Collected data
"""
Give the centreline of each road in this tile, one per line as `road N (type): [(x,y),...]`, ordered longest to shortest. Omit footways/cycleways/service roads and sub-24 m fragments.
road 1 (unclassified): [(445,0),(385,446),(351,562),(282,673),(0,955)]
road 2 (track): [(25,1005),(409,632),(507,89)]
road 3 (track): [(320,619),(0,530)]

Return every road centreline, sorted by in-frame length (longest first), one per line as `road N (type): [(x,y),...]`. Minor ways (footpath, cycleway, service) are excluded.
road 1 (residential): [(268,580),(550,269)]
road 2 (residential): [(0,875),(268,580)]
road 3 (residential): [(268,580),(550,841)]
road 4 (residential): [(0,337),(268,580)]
"""
Take the line that contains "Return every road" and each line after it down to the last of the records, and retype them exactly; add nothing else.

# [YOUR RESPONSE]
Return every road centreline, sorted by in-frame length (longest first), one per line as `road N (type): [(x,y),...]`. Minor ways (footpath, cycleway, service) are excluded.
road 1 (residential): [(268,580),(550,269)]
road 2 (residential): [(0,875),(268,580)]
road 3 (residential): [(268,580),(550,841)]
road 4 (residential): [(0,337),(268,580)]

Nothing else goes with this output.